> Description of the task
Copy the data exactly, keeping every line intact.

--- Given data Enclosed Below ---

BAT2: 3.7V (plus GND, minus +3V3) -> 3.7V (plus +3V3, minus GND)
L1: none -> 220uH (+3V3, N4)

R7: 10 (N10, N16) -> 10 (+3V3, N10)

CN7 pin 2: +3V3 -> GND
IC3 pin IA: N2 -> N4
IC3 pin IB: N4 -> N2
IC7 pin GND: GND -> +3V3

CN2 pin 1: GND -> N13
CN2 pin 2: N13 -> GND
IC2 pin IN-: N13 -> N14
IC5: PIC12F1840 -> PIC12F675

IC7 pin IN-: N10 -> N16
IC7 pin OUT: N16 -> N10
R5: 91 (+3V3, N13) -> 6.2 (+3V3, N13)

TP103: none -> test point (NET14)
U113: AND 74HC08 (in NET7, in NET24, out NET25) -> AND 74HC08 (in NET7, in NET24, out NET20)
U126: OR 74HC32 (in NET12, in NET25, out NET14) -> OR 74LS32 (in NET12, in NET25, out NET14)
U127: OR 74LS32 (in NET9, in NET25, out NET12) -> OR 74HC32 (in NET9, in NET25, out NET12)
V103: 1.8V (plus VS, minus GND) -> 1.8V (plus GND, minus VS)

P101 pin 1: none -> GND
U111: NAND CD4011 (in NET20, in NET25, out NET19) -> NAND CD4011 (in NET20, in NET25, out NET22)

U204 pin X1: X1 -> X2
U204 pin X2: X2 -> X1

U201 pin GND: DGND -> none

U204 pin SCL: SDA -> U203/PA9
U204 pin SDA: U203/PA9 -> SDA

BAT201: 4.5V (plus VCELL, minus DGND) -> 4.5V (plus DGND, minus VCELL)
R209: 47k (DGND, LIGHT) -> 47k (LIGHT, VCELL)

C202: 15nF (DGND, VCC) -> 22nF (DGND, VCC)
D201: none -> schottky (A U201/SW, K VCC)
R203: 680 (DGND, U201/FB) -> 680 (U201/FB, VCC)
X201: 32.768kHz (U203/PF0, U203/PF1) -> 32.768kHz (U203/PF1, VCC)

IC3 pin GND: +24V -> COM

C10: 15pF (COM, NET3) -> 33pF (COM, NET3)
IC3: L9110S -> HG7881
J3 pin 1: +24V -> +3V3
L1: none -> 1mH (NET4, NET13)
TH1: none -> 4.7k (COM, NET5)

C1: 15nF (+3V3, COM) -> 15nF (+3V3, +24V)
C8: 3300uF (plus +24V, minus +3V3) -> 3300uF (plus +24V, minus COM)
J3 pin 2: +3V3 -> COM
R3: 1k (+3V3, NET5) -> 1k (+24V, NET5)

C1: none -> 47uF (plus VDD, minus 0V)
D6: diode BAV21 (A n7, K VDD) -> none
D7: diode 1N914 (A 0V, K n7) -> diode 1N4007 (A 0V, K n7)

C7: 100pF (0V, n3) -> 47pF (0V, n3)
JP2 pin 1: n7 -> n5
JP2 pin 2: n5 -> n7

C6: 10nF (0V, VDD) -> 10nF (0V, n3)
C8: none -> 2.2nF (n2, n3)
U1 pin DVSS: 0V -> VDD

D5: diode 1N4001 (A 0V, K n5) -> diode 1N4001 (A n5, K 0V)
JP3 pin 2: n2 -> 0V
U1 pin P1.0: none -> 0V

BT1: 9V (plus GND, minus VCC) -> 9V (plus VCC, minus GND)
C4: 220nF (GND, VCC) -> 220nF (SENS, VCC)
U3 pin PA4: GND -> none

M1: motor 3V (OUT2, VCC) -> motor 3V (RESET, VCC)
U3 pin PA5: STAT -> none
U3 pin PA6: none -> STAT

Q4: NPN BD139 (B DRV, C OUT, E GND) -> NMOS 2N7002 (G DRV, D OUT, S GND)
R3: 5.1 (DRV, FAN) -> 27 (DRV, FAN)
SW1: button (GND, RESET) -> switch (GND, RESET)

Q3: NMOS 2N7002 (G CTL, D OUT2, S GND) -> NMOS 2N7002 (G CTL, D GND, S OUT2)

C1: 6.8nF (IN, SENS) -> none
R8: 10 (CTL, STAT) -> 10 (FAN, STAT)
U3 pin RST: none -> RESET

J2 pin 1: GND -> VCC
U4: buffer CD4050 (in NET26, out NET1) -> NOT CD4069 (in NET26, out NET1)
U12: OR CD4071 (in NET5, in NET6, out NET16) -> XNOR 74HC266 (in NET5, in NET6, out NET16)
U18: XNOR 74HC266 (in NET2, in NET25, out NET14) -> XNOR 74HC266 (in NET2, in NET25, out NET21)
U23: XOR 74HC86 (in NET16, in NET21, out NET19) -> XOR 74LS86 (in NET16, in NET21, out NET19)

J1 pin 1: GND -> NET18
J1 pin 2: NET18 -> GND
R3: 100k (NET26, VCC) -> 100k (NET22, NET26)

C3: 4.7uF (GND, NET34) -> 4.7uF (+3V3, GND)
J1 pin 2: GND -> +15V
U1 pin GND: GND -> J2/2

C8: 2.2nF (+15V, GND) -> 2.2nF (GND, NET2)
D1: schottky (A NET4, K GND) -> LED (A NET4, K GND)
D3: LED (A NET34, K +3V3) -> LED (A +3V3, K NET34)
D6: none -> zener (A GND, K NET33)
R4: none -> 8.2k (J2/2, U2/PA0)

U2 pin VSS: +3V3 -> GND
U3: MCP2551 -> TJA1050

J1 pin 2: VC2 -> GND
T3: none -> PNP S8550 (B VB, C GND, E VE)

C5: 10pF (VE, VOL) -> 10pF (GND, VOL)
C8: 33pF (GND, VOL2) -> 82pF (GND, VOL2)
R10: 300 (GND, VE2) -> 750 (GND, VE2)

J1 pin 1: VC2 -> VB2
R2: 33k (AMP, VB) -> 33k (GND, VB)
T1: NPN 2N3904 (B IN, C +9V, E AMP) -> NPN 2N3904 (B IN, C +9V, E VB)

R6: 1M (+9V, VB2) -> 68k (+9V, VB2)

--- End of Enclosed Given data ---

> Result of the task
BAT2: 3.7V (plus GND, minus +3V3) -> 3.7V (plus +3V3, minus GND)
L1: none -> 220uH (+3V3, N4)

R7: 10 (N10, N16) -> 10 (+3V3, N10)

CN7 pin 2: +3V3 -> GND
IC3 pin IA: N2 -> N4
IC3 pin IB: N4 -> N2
IC7 pin GND: GND -> +3V3

CN2 pin 1: GND -> N13
CN2 pin 2: N13 -> GND
IC2 pin IN-: N13 -> N14
IC5: PIC12F1840 -> PIC12F675

IC7 pin IN-: N10 -> N16
IC7 pin OUT: N16 -> N10
R5: 91 (+3V3, N13) -> 6.2 (+3V3, N13)

TP103: none -> test point (NET14)
U113: AND 74HC08 (in NET7, in NET24, out NET25) -> AND 74HC08 (in NET7, in NET24, out NET20)
U126: OR 74HC32 (in NET12, in NET25, out NET14) -> OR 74LS32 (in NET12, in NET25, out NET14)
U127: OR 74LS32 (in NET9, in NET25, out NET12) -> OR 74HC32 (in NET9, in NET25, out NET12)
V103: 1.8V (plus VS, minus GND) -> 1.8V (plus GND, minus VS)

P101 pin 1: none -> GND
U111: NAND CD4011 (in NET20, in NET25, out NET19) -> NAND CD4011 (in NET20, in NET25, out NET22)

U204 pin X1: X1 -> X2
U204 pin X2: X2 -> X1

U201 pin GND: DGND -> none

U204 pin SCL: SDA -> U203/PA9
U204 pin SDA: U203/PA9 -> SDA

BAT201: 4.5V (plus VCELL, minus DGND) -> 4.5V (plus DGND, minus VCELL)
R209: 47k (DGND, LIGHT) -> 47k (LIGHT, VCELL)

C202: 15nF (DGND, VCC) -> 22nF (DGND, VCC)
D201: none -> schottky (A U201/SW, K VCC)
R203: 680 (DGND, U201/FB) -> 680 (U201/FB, VCC)
X201: 32.768kHz (U203/PF0, U203/PF1) -> 32.768kHz (U203/PF1, VCC)

IC3 pin GND: +24V -> COM

C10: 15pF (COM, NET3) -> 33pF (COM, NET3)
IC3: L9110S -> HG7881
J3 pin 1: +24V -> +3V3
L1: none -> 1mH (NET4, NET13)
TH1: none -> 4.7k (COM, NET5)

C1: 15nF (+3V3, COM) -> 15nF (+3V3, +24V)
C8: 3300uF (plus +24V, minus +3V3) -> 3300uF (plus +24V, minus COM)
J3 pin 2: +3V3 -> COM
R3: 1k (+3V3, NET5) -> 1k (+24V, NET5)

C1: none -> 47uF (plus VDD, minus 0V)
D6: diode BAV21 (A n7, K VDD) -> none
D7: diode 1N914 (A 0V, K n7) -> diode 1N4007 (A 0V, K n7)

C7: 100pF (0V, n3) -> 47pF (0V, n3)
JP2 pin 1: n7 -> n5
JP2 pin 2: n5 -> n7

C6: 10nF (0V, VDD) -> 10nF (0V, n3)
C8: none -> 2.2nF (n2, n3)
U1 pin DVSS: 0V -> VDD

D5: diode 1N4001 (A 0V, K n5) -> diode 1N4001 (A n5, K 0V)
JP3 pin 2: n2 -> 0V
U1 pin P1.0: none -> 0V

BT1: 9V (plus GND, minus VCC) -> 9V (plus VCC, minus GND)
C4: 220nF (GND, VCC) -> 220nF (SENS, VCC)
U3 pin PA4: GND -> none

M1: motor 3V (OUT2, VCC) -> motor 3V (RESET, VCC)
U3 pin PA5: STAT -> none
U3 pin PA6: none -> STAT

Q4: NPN BD139 (B DRV, C OUT, E GND) -> NMOS 2N7002 (G DRV, D OUT, S GND)
R3: 5.1 (DRV, FAN) -> 27 (DRV, FAN)
SW1: button (GND, RESET) -> switch (GND, RESET)

Q3: NMOS 2N7002 (G CTL, D OUT2, S GND) -> NMOS 2N7002 (G CTL, D GND, S OUT2)

C1: 6.8nF (IN, SENS) -> none
R8: 10 (CTL, STAT) -> 10 (FAN, STAT)
U3 pin RST: none -> RESET

J2 pin 1: GND -> VCC
U4: buffer CD4050 (in NET26, out NET1) -> NOT CD4069 (in NET26, out NET1)
U12: OR CD4071 (in NET5, in NET6, out NET16) -> XNOR 74HC266 (in NET5, in NET6, out NET16)
U18: XNOR 74HC266 (in NET2, in NET25, out NET14) -> XNOR 74HC266 (in NET2, in NET25, out NET21)
U23: XOR 74HC86 (in NET16, in NET21, out NET19) -> XOR 74LS86 (in NET16, in NET21, out NET19)

J1 pin 1: GND -> NET18
J1 pin 2: NET18 -> GND
R3: 100k (NET26, VCC) -> 100k (NET22, NET26)

C3: 4.7uF (GND, NET34) -> 4.7uF (+3V3, GND)
J1 pin 2: GND -> +15V
U1 pin GND: GND -> J2/2

C8: 2.2nF (+15V, GND) -> 2.2nF (GND, NET2)
D1: schottky (A NET4, K GND) -> LED (A NET4, K GND)
D3: LED (A NET34, K +3V3) -> LED (A +3V3, K NET34)
D6: none -> zener (A GND, K NET33)
R4: none -> 8.2k (J2/2, U2/PA0)

U2 pin VSS: +3V3 -> GND
U3: MCP2551 -> TJA1050

J1 pin 2: VC2 -> GND
T3: none -> PNP S8550 (B VB, C GND, E VE)

C5: 10pF (VE, VOL) -> 10pF (GND, VOL)
C8: 33pF (GND, VOL2) -> 82pF (GND, VOL2)
R10: 300 (GND, VE2) -> 750 (GND, VE2)

J1 pin 1: VC2 -> VB2
R2: 33k (AMP, VB) -> 33k (GND, VB)
T1: NPN 2N3904 (B IN, C +9V, E AMP) -> NPN 2N3904 (B IN, C +9V, E VB)

R6: 1M (+9V, VB2) -> 68k (+9V, VB2)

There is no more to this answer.